Data:

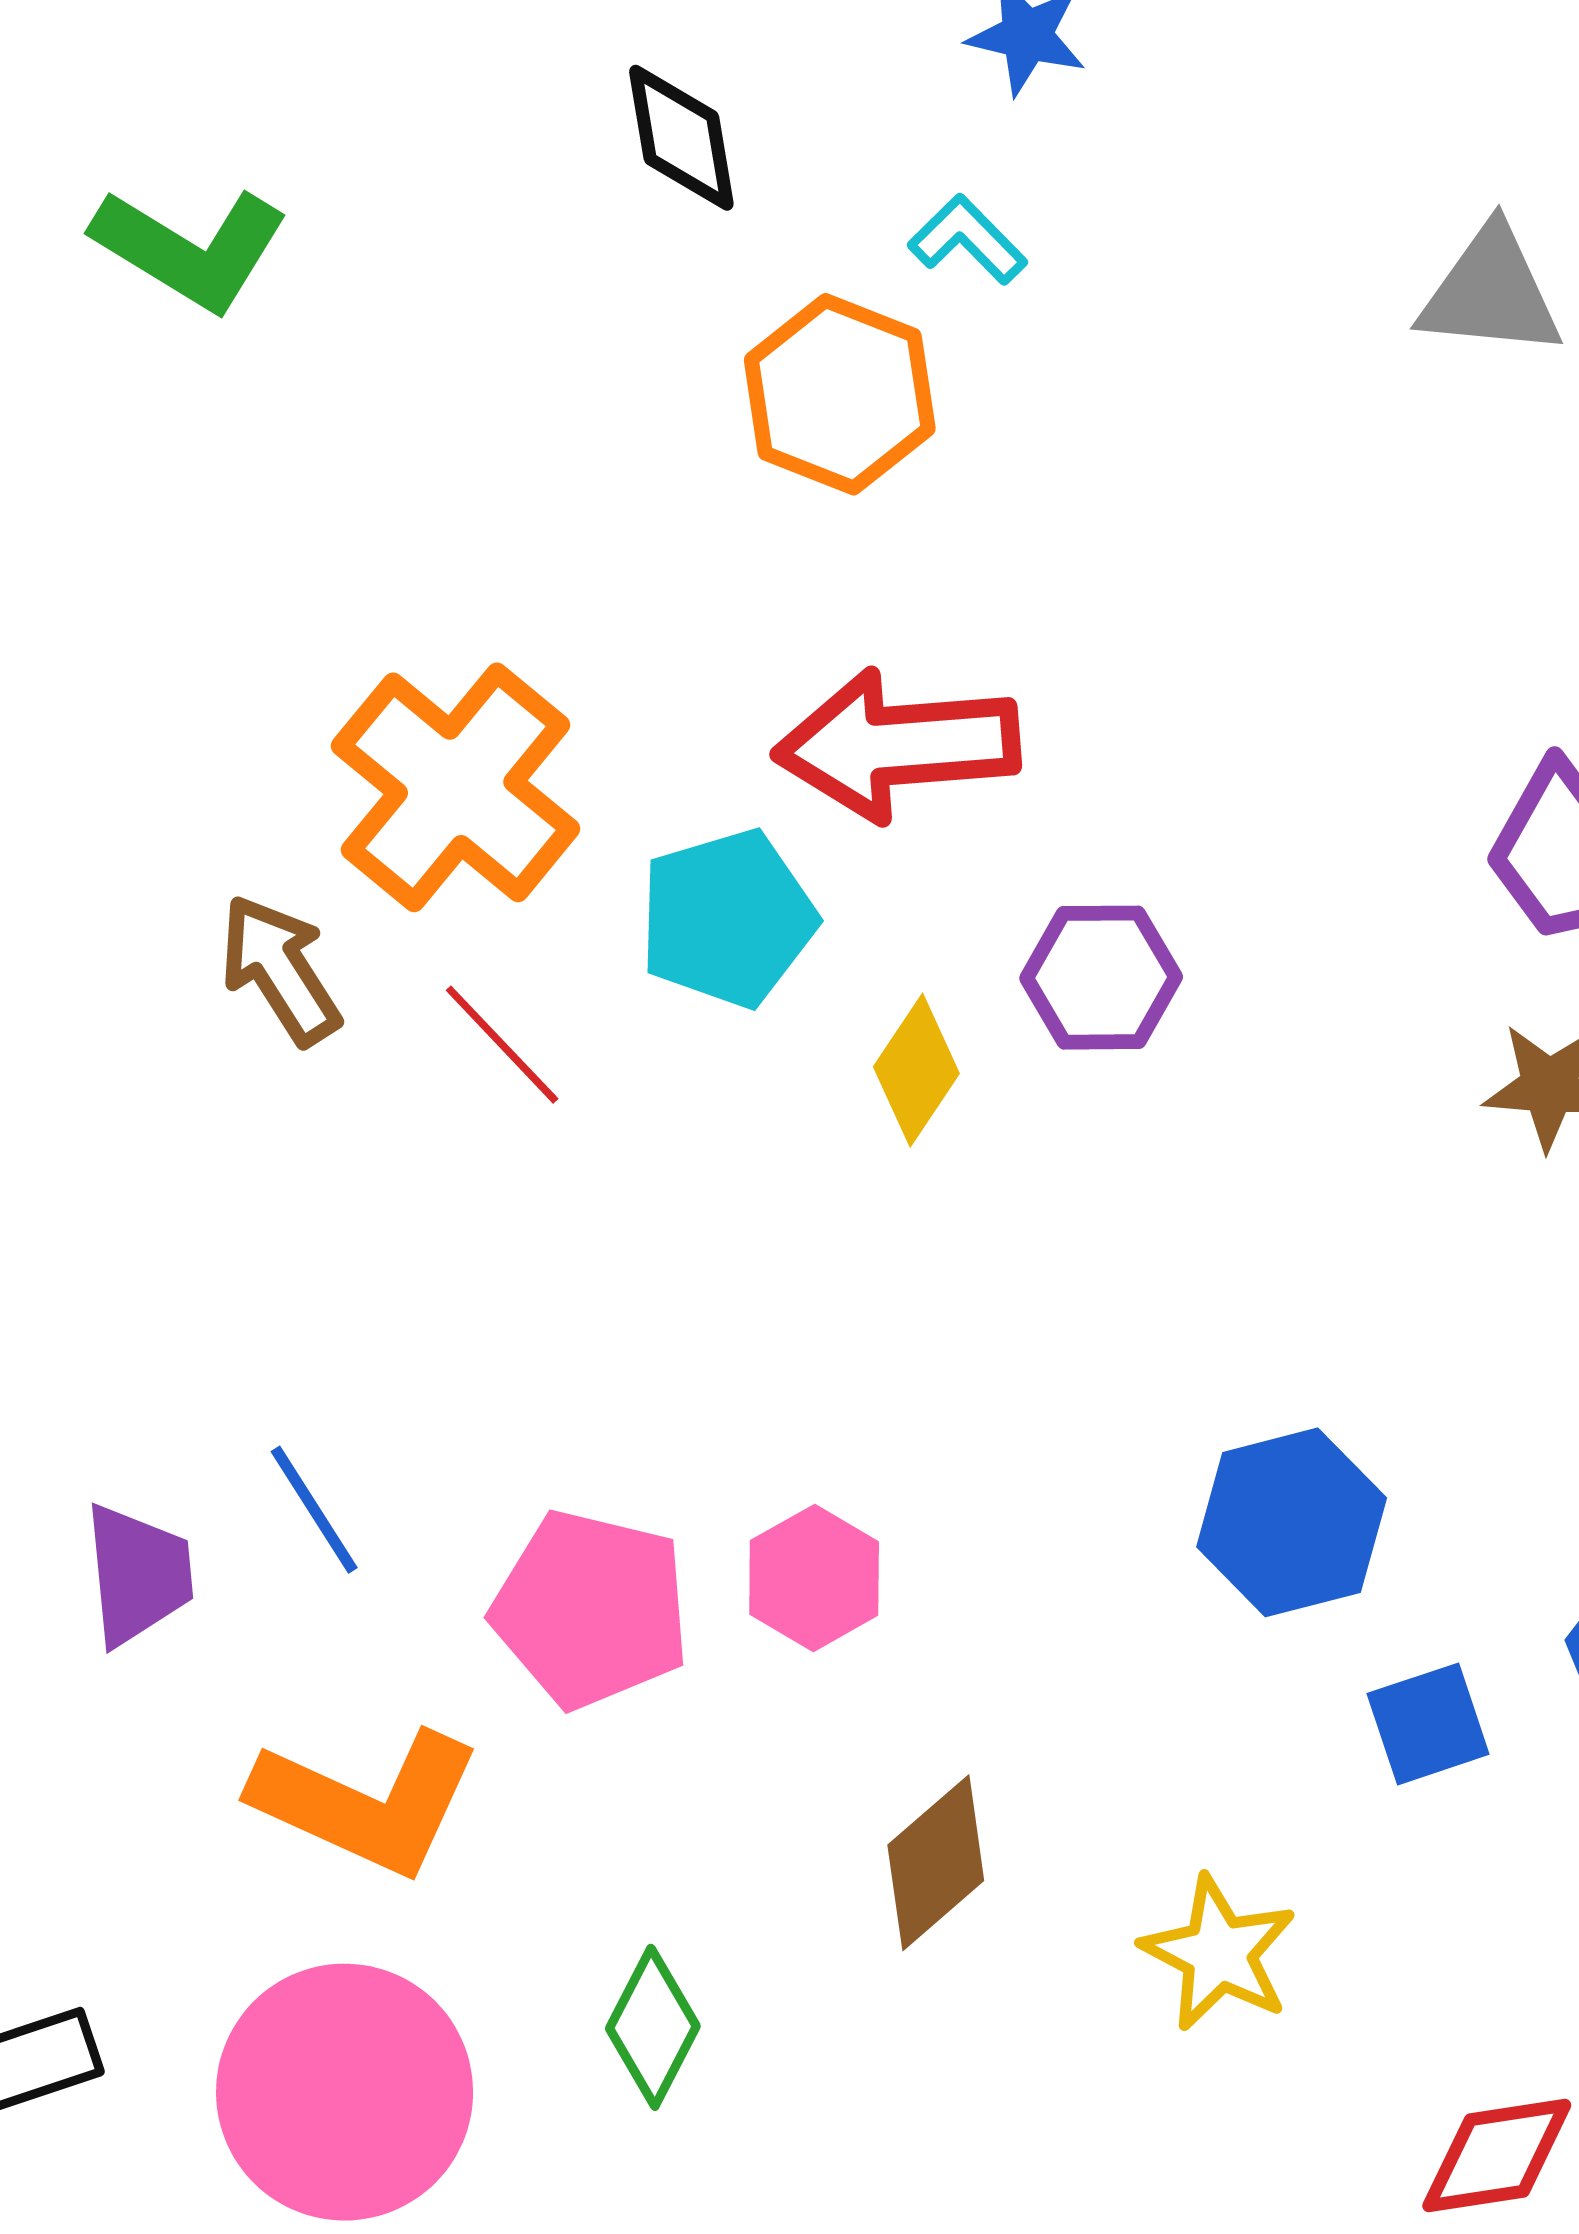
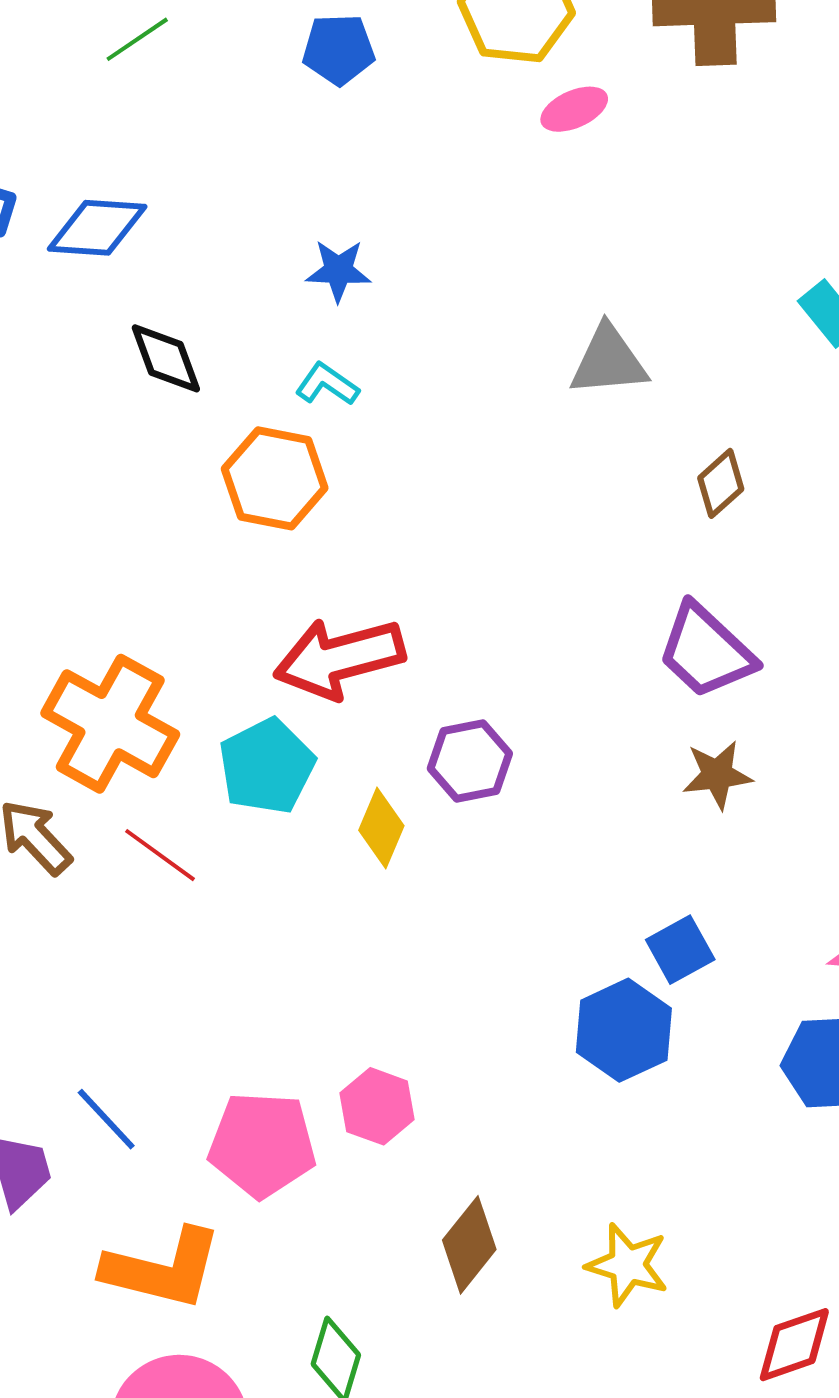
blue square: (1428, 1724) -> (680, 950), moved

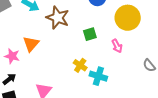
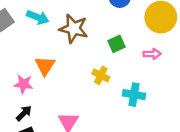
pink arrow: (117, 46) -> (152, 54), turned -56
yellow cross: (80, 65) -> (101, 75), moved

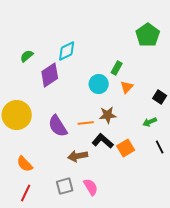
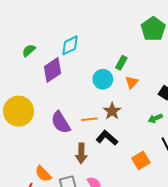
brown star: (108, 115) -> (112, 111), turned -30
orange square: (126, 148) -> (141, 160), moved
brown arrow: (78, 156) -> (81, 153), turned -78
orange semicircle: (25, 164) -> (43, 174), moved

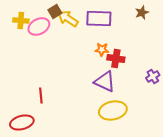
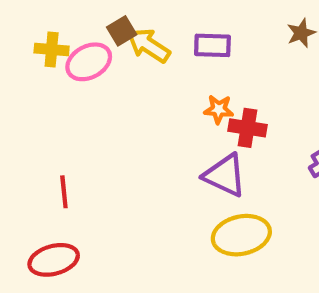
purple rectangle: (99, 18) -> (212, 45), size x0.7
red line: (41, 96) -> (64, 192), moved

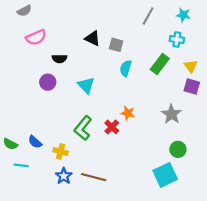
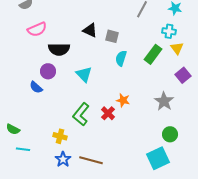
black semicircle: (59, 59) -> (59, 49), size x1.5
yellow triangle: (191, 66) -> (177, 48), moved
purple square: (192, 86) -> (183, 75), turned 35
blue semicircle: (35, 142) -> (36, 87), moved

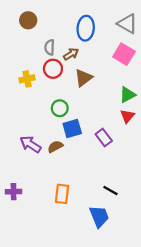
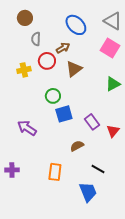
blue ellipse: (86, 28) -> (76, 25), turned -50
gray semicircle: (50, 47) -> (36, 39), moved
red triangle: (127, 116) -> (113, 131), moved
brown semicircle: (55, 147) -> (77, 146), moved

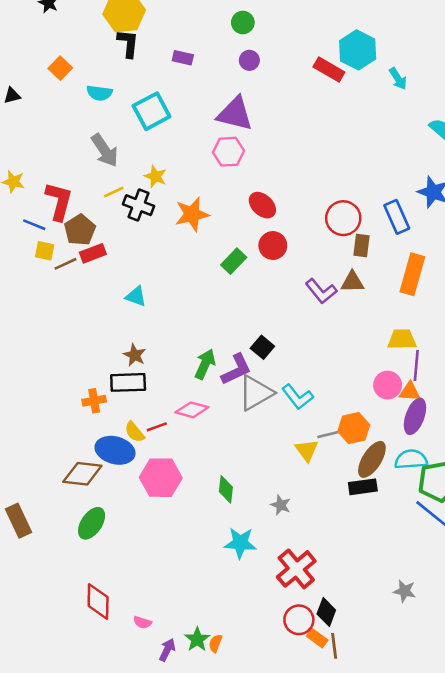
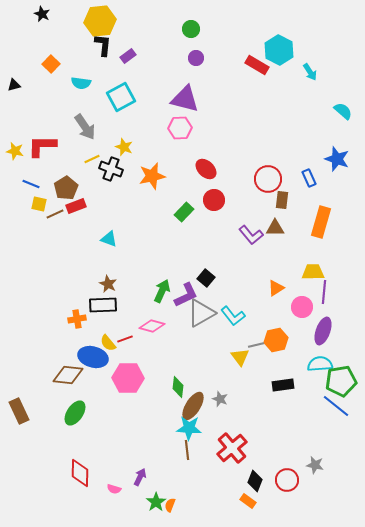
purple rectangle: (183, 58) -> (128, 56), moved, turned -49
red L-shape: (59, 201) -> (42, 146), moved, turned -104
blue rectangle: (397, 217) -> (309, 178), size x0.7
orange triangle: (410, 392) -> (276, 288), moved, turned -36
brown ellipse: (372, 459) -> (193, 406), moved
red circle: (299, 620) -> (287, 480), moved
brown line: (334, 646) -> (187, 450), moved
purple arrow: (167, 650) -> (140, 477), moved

Task statement: If a line above holds the string "purple", copy it out.

Solution to the exercise:
purple rectangle: (99, 18) -> (212, 45), size x0.7
purple square: (192, 86) -> (183, 75), turned 35
purple rectangle: (183, 58) -> (128, 56), moved, turned -49
purple arrow: (167, 650) -> (140, 477), moved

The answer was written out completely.